> [What to do]: Return the lines below word for word, starting at the line that contains "Locate an element on the page. This" and ending at the line that contains "Emi (145, 163)".

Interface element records
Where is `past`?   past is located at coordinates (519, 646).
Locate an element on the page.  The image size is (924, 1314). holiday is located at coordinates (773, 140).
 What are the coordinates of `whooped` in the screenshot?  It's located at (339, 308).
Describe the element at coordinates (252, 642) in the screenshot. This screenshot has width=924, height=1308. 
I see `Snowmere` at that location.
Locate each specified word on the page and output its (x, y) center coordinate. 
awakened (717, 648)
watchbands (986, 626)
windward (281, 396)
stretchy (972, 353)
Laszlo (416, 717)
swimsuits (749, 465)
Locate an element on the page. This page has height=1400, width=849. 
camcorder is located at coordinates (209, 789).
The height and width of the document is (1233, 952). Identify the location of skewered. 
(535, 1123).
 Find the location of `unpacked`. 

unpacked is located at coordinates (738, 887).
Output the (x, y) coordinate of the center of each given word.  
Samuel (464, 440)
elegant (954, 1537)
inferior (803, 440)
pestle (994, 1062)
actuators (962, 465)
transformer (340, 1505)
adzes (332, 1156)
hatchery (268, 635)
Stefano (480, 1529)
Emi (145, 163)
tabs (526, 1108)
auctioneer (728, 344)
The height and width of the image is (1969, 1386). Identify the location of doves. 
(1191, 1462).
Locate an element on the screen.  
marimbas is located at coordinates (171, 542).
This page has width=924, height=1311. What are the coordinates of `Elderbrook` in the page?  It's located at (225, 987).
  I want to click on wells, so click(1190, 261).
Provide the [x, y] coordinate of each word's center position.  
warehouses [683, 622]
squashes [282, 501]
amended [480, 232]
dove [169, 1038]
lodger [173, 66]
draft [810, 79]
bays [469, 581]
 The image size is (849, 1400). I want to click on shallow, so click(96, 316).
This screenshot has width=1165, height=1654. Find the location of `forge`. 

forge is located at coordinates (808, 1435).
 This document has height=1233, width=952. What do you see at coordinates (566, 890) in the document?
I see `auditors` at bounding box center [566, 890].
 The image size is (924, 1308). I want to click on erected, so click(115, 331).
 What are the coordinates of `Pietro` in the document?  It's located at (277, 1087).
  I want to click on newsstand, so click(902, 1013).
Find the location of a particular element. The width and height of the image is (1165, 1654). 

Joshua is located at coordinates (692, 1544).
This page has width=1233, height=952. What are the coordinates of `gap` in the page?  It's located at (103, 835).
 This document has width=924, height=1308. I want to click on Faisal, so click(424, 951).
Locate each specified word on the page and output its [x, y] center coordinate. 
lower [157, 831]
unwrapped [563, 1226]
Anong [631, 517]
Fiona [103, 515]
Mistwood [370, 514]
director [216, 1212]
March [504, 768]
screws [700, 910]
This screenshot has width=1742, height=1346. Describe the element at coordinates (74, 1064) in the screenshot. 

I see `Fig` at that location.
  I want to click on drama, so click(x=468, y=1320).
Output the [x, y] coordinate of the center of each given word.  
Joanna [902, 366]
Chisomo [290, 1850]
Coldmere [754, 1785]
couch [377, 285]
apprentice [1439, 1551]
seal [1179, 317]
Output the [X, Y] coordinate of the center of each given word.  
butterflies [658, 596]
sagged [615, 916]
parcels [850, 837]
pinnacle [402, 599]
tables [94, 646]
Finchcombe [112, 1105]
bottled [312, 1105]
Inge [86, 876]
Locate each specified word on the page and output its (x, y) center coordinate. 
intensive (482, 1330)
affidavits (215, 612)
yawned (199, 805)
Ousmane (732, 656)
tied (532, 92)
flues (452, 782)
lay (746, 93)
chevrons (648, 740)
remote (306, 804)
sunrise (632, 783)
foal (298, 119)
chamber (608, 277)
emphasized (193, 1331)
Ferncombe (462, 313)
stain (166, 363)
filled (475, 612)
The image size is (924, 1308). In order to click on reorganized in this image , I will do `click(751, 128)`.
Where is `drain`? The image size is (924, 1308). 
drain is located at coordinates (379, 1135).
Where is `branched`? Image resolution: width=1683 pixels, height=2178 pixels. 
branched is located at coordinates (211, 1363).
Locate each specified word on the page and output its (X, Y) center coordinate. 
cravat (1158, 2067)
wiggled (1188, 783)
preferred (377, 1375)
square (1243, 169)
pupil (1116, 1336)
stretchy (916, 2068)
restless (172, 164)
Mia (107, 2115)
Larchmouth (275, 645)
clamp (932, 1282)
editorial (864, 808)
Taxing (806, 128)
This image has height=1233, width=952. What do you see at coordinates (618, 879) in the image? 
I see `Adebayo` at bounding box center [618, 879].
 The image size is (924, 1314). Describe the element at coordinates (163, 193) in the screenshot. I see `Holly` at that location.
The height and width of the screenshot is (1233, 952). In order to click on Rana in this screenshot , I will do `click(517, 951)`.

> [Output for this task]:
Locate an element on the page. This page has height=1400, width=849. 
camcorder is located at coordinates (209, 789).
The height and width of the document is (1233, 952). Identify the location of skewered. 
(535, 1123).
 Find the location of `unpacked`. 

unpacked is located at coordinates (738, 887).
Output the (x, y) coordinate of the center of each given word.  
Samuel (464, 440)
elegant (954, 1537)
inferior (803, 440)
pestle (994, 1062)
actuators (962, 465)
transformer (340, 1505)
adzes (332, 1156)
hatchery (268, 635)
Stefano (480, 1529)
Emi (145, 163)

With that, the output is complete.